---------- Entries ----------

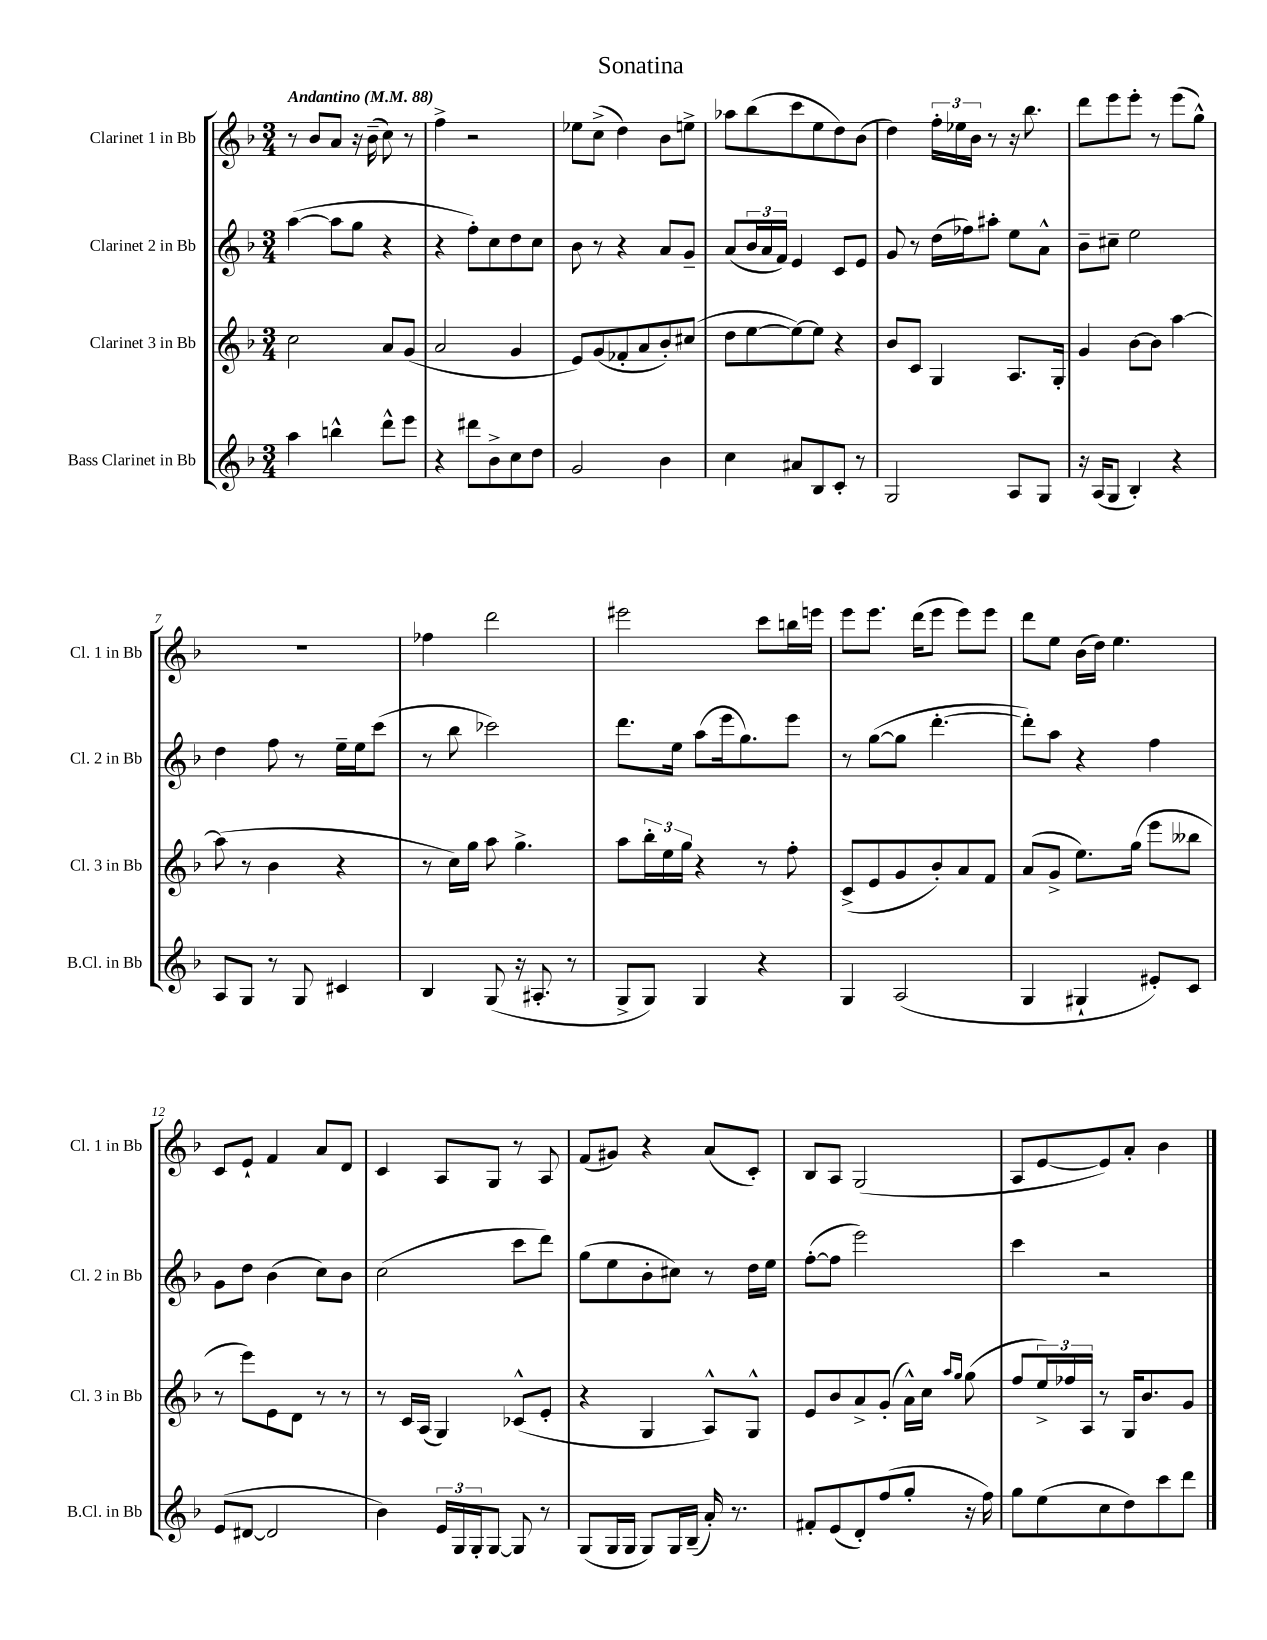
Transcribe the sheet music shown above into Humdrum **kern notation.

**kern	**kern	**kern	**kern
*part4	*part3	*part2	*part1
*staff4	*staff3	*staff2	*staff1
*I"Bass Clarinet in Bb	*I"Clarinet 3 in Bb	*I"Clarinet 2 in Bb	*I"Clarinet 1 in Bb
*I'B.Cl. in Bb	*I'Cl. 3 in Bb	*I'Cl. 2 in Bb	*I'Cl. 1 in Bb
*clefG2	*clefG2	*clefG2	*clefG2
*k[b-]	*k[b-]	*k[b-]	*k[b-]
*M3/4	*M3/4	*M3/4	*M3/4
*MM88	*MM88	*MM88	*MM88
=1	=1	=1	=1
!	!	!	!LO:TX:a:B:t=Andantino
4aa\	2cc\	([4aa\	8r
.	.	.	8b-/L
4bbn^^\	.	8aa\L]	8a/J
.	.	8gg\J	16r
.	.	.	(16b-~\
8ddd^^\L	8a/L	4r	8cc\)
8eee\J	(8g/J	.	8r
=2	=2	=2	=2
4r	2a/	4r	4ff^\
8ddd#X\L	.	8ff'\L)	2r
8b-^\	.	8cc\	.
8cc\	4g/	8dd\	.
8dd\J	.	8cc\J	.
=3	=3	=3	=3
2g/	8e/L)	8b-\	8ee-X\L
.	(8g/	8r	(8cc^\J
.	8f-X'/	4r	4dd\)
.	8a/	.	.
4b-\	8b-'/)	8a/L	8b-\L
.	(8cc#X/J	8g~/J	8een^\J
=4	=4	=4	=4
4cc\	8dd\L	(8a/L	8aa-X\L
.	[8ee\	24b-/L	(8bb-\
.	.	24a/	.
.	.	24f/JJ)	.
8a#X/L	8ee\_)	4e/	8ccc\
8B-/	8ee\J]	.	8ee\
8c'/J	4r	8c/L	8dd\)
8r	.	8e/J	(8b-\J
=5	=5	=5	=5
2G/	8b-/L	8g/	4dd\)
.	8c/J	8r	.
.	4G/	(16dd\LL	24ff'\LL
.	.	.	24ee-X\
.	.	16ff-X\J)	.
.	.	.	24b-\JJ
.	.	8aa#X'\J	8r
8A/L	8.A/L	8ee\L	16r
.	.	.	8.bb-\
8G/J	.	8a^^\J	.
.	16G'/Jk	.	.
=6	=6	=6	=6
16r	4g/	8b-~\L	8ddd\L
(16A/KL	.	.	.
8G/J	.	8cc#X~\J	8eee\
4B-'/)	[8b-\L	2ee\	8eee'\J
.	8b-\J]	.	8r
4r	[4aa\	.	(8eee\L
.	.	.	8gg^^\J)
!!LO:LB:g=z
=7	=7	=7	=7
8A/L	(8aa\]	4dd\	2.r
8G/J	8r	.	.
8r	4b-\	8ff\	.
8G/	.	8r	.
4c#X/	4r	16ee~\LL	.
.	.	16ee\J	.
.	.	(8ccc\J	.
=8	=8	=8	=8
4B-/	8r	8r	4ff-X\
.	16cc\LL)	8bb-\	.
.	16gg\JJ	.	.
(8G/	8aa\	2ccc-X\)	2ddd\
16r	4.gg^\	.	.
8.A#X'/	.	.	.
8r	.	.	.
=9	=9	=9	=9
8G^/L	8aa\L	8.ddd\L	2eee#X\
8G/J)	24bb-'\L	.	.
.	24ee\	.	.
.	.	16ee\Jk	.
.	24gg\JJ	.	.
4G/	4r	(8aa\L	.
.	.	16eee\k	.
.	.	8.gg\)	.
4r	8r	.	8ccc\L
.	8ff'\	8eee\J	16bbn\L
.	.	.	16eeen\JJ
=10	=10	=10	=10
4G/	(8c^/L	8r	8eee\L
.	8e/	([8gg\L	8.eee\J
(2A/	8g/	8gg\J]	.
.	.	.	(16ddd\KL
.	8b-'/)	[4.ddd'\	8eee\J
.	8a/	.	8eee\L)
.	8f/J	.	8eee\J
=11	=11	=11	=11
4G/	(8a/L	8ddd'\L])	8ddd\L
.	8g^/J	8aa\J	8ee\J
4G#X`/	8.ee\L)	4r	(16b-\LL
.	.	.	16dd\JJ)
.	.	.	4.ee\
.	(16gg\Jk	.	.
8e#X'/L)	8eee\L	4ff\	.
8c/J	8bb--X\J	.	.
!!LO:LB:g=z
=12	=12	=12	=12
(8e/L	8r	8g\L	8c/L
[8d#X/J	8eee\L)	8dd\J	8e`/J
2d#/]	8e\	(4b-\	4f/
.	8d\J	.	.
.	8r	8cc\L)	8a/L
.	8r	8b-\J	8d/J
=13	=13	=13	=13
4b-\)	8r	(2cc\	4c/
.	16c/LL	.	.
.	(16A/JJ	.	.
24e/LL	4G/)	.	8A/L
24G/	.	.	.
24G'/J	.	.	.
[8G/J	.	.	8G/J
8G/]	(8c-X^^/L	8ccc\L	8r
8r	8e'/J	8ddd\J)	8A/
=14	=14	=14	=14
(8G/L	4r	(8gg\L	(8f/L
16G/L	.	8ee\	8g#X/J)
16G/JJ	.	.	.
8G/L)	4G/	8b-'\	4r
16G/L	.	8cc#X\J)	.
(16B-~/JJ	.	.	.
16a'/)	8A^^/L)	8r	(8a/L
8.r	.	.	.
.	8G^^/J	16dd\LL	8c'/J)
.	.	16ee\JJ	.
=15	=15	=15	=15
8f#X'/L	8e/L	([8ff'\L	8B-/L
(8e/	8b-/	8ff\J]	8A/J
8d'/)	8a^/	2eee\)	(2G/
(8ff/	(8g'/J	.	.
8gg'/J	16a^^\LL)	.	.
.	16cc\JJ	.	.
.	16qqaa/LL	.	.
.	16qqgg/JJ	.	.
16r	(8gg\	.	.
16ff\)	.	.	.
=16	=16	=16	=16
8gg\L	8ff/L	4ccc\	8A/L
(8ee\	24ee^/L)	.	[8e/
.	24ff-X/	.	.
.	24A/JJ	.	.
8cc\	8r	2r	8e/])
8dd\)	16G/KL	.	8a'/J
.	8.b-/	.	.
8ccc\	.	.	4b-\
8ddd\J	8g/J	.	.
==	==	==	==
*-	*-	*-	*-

----------
---------- Entries ----------

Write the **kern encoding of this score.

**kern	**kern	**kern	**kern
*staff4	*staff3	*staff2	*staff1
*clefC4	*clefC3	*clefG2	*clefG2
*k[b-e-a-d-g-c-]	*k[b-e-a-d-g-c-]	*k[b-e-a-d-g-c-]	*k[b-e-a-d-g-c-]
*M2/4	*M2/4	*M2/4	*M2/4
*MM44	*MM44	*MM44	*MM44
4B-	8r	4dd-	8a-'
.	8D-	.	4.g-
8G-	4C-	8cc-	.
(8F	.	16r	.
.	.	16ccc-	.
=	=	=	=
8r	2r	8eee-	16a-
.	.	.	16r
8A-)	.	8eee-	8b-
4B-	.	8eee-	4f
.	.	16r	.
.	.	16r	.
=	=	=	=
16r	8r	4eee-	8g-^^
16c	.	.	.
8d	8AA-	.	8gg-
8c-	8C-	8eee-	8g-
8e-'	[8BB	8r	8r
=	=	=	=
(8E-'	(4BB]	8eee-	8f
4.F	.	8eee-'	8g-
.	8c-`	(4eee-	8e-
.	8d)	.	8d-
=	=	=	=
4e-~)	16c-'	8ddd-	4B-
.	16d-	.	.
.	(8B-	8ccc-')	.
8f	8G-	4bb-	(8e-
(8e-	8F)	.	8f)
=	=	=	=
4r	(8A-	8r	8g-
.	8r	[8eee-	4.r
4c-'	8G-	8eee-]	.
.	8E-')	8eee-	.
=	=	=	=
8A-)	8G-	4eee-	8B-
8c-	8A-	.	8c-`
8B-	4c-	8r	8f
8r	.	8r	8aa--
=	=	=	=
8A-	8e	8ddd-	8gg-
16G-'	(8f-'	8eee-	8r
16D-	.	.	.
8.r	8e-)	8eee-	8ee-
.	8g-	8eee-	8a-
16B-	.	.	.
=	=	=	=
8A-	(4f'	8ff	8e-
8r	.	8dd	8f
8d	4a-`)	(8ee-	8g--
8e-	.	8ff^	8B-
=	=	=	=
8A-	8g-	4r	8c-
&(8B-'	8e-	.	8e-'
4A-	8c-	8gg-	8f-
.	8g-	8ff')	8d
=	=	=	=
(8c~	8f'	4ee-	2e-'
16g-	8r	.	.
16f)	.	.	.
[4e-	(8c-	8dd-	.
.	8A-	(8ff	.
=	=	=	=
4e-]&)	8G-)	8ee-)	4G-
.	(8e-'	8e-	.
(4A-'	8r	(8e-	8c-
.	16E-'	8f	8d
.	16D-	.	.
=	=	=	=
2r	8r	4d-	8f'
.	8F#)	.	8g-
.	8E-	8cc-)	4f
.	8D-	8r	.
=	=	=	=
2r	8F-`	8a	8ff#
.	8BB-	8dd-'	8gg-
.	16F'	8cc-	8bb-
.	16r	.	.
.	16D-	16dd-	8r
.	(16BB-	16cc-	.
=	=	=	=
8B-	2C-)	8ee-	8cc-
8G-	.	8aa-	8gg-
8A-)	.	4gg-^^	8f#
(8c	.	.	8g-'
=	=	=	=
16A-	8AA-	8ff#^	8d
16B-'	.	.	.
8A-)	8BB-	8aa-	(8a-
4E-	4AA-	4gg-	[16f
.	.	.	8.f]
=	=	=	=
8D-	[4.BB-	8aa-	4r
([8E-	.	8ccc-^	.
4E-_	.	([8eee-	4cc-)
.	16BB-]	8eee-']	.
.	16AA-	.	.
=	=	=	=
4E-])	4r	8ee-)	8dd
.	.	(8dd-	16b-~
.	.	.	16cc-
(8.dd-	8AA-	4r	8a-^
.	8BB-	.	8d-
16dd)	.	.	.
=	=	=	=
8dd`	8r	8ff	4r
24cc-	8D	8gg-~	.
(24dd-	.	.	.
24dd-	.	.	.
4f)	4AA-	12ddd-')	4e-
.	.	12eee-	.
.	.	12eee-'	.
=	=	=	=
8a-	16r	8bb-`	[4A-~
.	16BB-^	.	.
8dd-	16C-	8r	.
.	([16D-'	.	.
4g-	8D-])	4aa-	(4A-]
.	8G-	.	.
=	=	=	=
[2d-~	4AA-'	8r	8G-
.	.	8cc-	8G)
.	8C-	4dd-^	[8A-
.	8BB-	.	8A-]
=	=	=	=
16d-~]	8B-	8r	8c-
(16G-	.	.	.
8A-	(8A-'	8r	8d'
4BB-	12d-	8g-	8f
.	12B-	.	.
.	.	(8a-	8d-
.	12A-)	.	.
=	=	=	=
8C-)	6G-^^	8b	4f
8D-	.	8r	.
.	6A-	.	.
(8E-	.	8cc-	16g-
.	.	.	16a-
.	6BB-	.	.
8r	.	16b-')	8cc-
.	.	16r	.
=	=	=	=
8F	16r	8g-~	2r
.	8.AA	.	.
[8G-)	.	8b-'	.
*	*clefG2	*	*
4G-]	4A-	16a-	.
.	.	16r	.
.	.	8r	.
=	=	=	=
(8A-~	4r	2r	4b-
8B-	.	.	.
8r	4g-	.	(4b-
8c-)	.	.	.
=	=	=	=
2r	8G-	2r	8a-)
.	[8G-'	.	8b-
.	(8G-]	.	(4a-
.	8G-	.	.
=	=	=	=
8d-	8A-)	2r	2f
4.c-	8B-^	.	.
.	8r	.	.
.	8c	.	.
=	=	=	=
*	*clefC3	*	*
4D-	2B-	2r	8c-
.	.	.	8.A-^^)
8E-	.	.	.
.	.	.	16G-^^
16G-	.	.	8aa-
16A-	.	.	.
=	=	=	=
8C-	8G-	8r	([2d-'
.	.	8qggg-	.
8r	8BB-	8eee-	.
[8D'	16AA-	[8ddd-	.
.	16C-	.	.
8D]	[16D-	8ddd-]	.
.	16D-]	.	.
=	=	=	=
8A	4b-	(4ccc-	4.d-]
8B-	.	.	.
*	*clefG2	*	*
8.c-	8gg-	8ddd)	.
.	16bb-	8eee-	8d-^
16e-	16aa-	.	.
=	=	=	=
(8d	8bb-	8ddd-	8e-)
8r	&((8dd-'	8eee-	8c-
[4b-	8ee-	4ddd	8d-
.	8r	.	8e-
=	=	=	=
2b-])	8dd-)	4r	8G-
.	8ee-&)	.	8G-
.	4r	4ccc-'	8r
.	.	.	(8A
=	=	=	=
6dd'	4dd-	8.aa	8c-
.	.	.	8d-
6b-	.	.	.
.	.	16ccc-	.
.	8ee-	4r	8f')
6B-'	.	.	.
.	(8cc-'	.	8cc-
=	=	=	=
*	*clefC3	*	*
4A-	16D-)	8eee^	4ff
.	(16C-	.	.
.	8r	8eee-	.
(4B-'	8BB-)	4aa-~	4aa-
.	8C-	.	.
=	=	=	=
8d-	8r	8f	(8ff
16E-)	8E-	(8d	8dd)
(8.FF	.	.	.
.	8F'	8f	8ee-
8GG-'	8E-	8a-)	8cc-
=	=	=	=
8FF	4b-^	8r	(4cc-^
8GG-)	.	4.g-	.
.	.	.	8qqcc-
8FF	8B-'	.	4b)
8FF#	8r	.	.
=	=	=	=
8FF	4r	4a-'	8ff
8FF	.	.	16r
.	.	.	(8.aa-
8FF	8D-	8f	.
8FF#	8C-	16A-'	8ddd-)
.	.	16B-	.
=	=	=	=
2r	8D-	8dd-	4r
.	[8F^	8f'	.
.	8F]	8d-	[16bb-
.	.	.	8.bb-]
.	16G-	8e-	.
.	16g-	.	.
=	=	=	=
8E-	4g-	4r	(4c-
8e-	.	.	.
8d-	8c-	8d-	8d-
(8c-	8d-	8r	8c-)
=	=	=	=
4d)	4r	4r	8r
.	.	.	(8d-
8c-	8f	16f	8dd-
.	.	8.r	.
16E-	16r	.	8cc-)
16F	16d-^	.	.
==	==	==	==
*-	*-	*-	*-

----------

• _What is required_: Please report, in full, every line of the records above that contains the word "kern".

• _Solved exercise_:
Transcribe the sheet music shown above into Humdrum **kern notation.
**kern	**kern	**kern	**kern
Write the **kern encoding of this score.
**kern	**kern	**kern	**kern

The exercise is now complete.